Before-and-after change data
((
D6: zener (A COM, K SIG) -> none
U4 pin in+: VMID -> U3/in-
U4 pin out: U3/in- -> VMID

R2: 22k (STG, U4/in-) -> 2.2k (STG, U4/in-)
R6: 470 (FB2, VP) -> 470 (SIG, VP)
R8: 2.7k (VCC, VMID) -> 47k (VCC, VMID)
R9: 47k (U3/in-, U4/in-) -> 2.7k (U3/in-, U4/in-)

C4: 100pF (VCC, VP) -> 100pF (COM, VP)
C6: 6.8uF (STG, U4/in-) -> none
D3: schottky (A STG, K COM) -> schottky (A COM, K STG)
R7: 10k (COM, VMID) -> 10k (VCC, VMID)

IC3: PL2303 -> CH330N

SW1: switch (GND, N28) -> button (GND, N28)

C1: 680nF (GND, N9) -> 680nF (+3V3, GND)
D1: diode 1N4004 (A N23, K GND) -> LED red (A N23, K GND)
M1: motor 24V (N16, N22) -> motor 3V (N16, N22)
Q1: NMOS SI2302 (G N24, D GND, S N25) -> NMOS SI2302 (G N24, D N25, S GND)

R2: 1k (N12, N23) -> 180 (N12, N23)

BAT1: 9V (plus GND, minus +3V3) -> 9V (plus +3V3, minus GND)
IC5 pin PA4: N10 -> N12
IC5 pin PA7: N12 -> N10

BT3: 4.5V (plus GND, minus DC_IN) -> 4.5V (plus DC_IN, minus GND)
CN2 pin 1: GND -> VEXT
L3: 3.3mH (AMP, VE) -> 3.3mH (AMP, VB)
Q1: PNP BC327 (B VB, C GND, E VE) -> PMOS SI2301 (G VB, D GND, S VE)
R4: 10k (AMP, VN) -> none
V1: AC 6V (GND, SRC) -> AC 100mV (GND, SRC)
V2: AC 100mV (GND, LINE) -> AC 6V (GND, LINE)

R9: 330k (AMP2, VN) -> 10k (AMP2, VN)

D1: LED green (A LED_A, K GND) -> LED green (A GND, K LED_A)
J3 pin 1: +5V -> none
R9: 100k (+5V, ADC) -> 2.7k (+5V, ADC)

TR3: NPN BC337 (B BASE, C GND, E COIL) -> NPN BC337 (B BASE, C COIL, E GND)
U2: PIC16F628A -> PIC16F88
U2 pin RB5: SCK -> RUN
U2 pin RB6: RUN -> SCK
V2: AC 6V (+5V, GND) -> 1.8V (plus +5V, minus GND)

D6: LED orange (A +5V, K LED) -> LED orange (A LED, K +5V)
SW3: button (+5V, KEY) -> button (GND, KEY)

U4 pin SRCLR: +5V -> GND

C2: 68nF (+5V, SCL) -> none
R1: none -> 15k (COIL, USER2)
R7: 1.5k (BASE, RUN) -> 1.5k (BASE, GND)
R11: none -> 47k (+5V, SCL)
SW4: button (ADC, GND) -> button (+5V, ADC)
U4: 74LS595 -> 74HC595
))
**Goal of the exercise**
The response has to contain every record shown above, unaltered and complete.

**Written answer**
D6: zener (A COM, K SIG) -> none
U4 pin in+: VMID -> U3/in-
U4 pin out: U3/in- -> VMID

R2: 22k (STG, U4/in-) -> 2.2k (STG, U4/in-)
R6: 470 (FB2, VP) -> 470 (SIG, VP)
R8: 2.7k (VCC, VMID) -> 47k (VCC, VMID)
R9: 47k (U3/in-, U4/in-) -> 2.7k (U3/in-, U4/in-)

C4: 100pF (VCC, VP) -> 100pF (COM, VP)
C6: 6.8uF (STG, U4/in-) -> none
D3: schottky (A STG, K COM) -> schottky (A COM, K STG)
R7: 10k (COM, VMID) -> 10k (VCC, VMID)

IC3: PL2303 -> CH330N

SW1: switch (GND, N28) -> button (GND, N28)

C1: 680nF (GND, N9) -> 680nF (+3V3, GND)
D1: diode 1N4004 (A N23, K GND) -> LED red (A N23, K GND)
M1: motor 24V (N16, N22) -> motor 3V (N16, N22)
Q1: NMOS SI2302 (G N24, D GND, S N25) -> NMOS SI2302 (G N24, D N25, S GND)

R2: 1k (N12, N23) -> 180 (N12, N23)

BAT1: 9V (plus GND, minus +3V3) -> 9V (plus +3V3, minus GND)
IC5 pin PA4: N10 -> N12
IC5 pin PA7: N12 -> N10

BT3: 4.5V (plus GND, minus DC_IN) -> 4.5V (plus DC_IN, minus GND)
CN2 pin 1: GND -> VEXT
L3: 3.3mH (AMP, VE) -> 3.3mH (AMP, VB)
Q1: PNP BC327 (B VB, C GND, E VE) -> PMOS SI2301 (G VB, D GND, S VE)
R4: 10k (AMP, VN) -> none
V1: AC 6V (GND, SRC) -> AC 100mV (GND, SRC)
V2: AC 100mV (GND, LINE) -> AC 6V (GND, LINE)

R9: 330k (AMP2, VN) -> 10k (AMP2, VN)

D1: LED green (A LED_A, K GND) -> LED green (A GND, K LED_A)
J3 pin 1: +5V -> none
R9: 100k (+5V, ADC) -> 2.7k (+5V, ADC)

TR3: NPN BC337 (B BASE, C GND, E COIL) -> NPN BC337 (B BASE, C COIL, E GND)
U2: PIC16F628A -> PIC16F88
U2 pin RB5: SCK -> RUN
U2 pin RB6: RUN -> SCK
V2: AC 6V (+5V, GND) -> 1.8V (plus +5V, minus GND)

D6: LED orange (A +5V, K LED) -> LED orange (A LED, K +5V)
SW3: button (+5V, KEY) -> button (GND, KEY)

U4 pin SRCLR: +5V -> GND

C2: 68nF (+5V, SCL) -> none
R1: none -> 15k (COIL, USER2)
R7: 1.5k (BASE, RUN) -> 1.5k (BASE, GND)
R11: none -> 47k (+5V, SCL)
SW4: button (ADC, GND) -> button (+5V, ADC)
U4: 74LS595 -> 74HC595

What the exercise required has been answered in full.